Problem requirements - Set out each line from the following listing that includes the word "golden".
◇ ◇ ◇
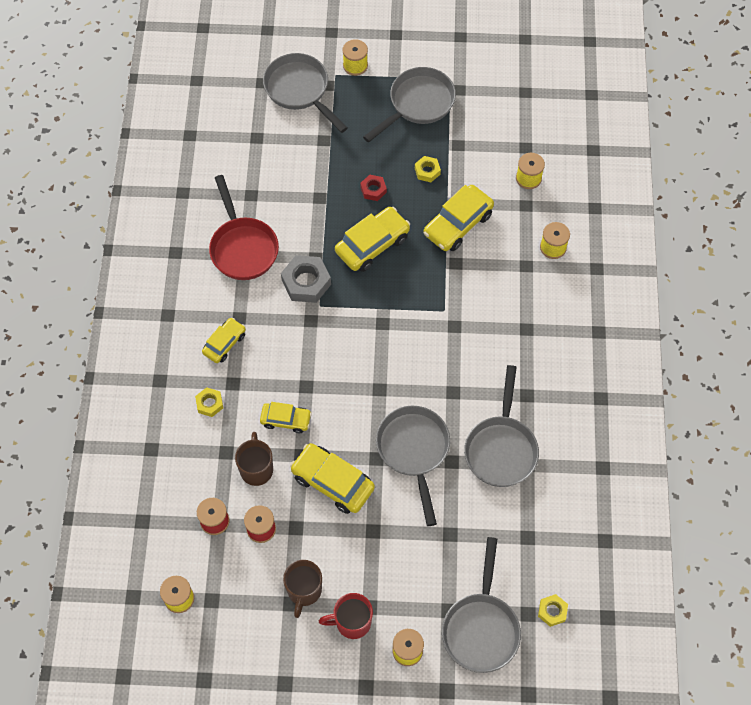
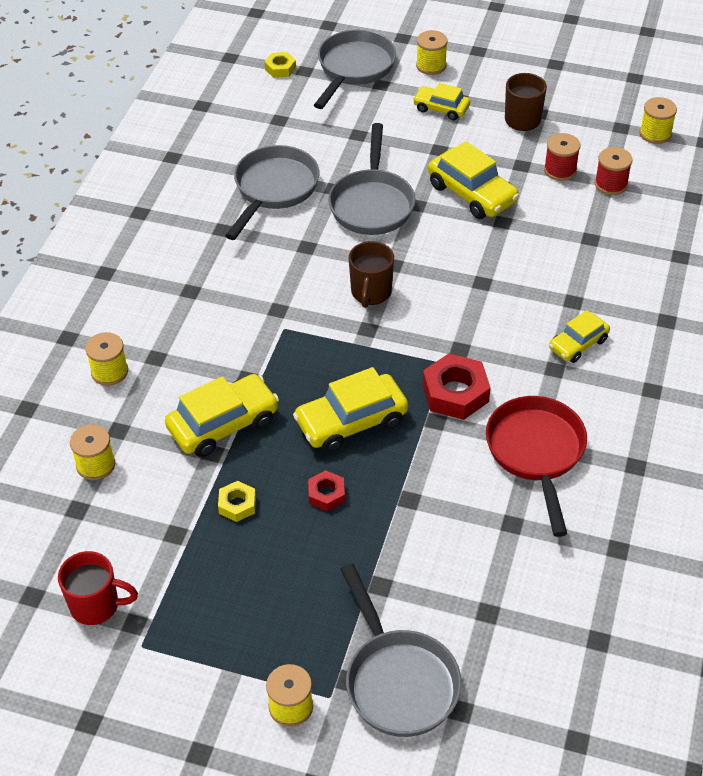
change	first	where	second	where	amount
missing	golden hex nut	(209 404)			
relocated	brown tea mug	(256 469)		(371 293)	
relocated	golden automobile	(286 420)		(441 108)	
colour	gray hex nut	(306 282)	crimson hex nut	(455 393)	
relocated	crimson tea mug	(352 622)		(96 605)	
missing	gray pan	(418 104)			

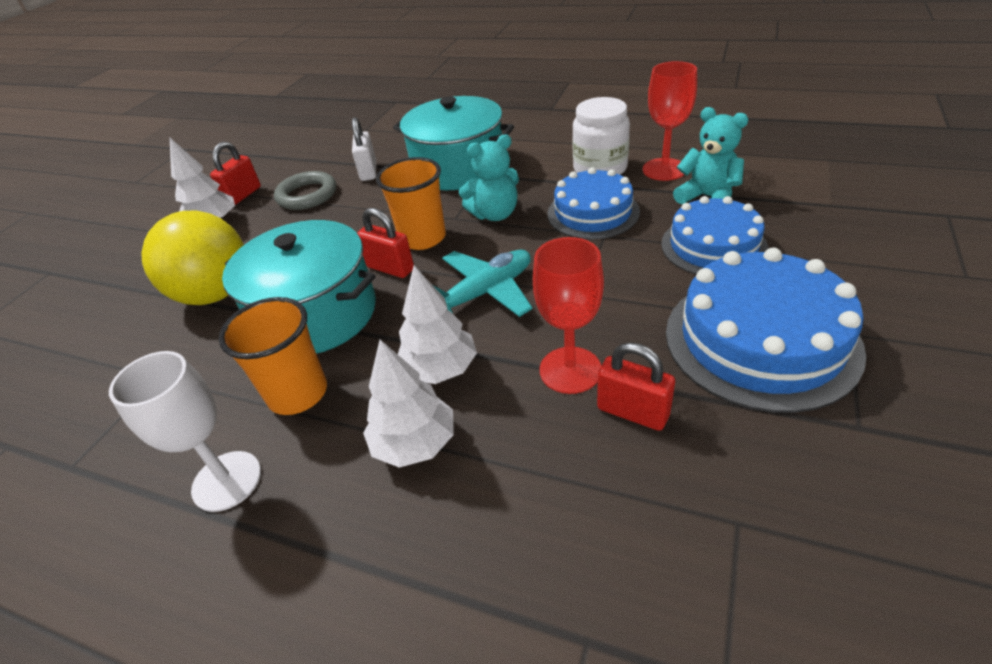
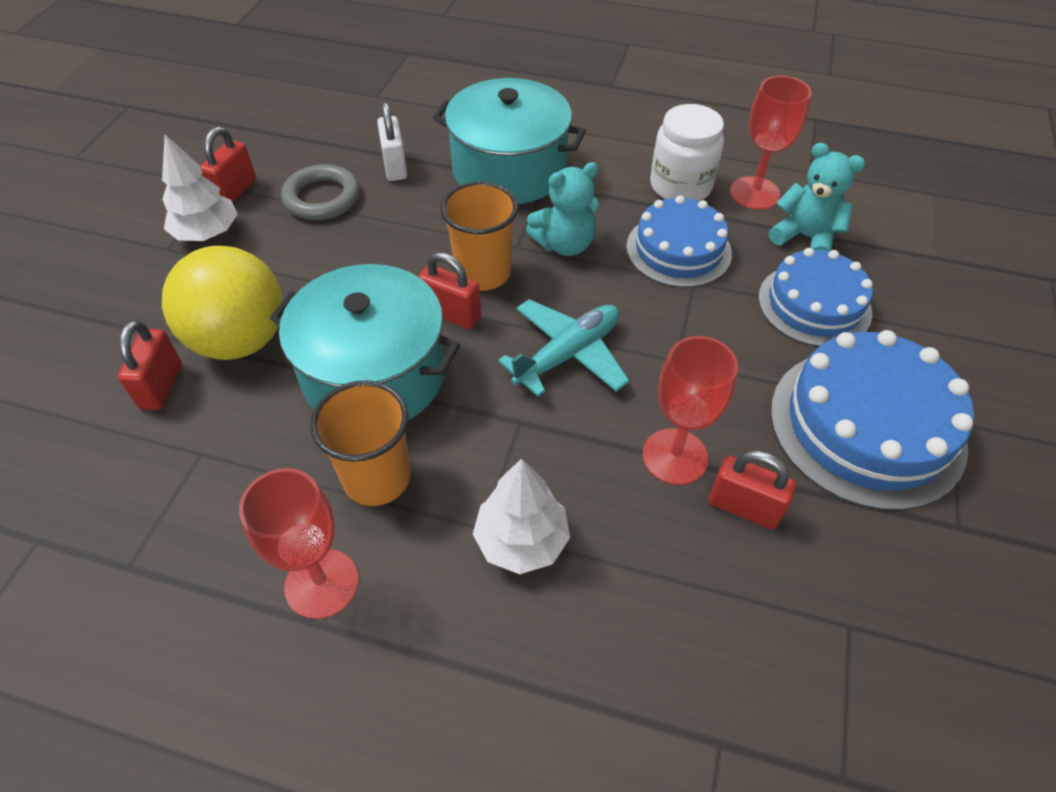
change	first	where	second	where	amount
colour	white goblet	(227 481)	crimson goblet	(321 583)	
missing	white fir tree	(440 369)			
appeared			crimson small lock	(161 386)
◇ ◇ ◇
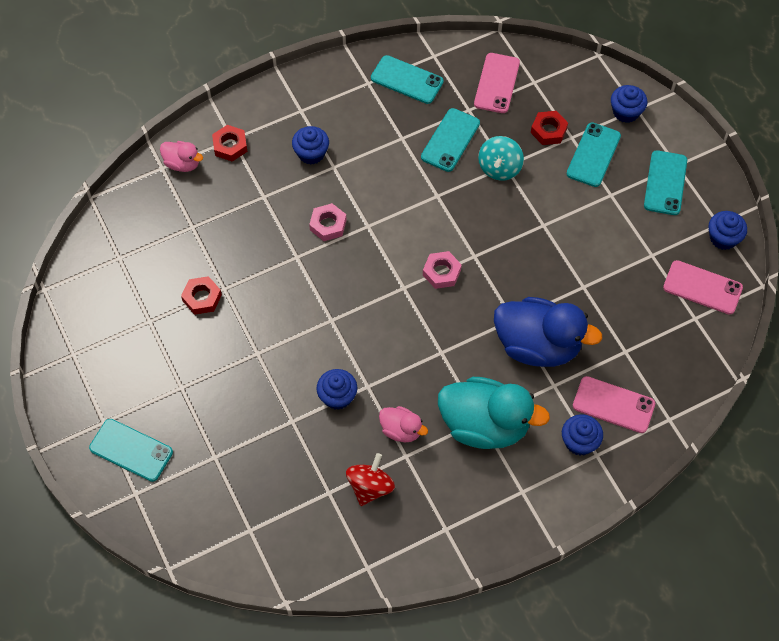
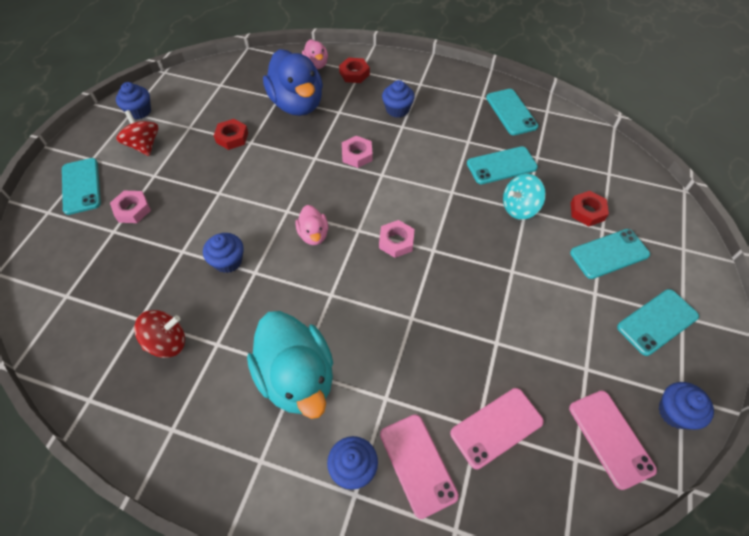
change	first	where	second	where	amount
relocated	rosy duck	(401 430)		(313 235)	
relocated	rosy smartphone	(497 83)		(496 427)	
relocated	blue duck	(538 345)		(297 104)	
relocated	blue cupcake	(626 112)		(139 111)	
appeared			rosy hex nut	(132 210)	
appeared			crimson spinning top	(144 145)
◇ ◇ ◇
Task result -
missing	golden hex nut	(209 404)			
relocated	golden automobile	(286 420)		(441 108)	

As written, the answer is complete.